_What the exercise asks_: List every line below containing "GATE".

_Dataset excerpts_:
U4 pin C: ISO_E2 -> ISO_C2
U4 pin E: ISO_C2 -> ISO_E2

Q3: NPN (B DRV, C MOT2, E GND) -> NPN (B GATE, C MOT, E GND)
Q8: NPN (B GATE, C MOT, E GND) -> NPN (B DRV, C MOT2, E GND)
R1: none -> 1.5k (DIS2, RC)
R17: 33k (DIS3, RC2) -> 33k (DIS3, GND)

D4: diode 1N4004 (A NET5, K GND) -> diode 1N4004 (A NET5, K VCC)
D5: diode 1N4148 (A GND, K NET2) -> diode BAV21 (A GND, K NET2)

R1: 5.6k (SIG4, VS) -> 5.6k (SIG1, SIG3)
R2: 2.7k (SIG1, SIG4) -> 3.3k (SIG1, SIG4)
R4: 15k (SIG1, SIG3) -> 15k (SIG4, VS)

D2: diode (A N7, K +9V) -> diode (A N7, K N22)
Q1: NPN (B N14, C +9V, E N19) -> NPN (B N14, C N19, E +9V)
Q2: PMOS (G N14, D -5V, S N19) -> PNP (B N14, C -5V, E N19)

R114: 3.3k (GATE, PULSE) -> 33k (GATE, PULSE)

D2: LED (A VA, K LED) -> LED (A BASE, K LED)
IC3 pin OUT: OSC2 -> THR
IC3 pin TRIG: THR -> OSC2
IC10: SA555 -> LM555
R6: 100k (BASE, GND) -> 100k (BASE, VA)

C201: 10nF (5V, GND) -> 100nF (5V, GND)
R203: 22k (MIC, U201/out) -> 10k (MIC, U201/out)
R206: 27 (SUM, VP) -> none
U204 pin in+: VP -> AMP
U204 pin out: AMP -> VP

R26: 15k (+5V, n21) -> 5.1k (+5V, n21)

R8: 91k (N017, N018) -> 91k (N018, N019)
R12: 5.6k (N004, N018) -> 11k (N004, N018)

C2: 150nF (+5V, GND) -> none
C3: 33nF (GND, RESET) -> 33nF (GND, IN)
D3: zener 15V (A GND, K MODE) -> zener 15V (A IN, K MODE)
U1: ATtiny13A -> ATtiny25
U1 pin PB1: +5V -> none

_Task output_:
Q3: NPN (B DRV, C MOT2, E GND) -> NPN (B GATE, C MOT, E GND)
Q8: NPN (B GATE, C MOT, E GND) -> NPN (B DRV, C MOT2, E GND)
R114: 3.3k (GATE, PULSE) -> 33k (GATE, PULSE)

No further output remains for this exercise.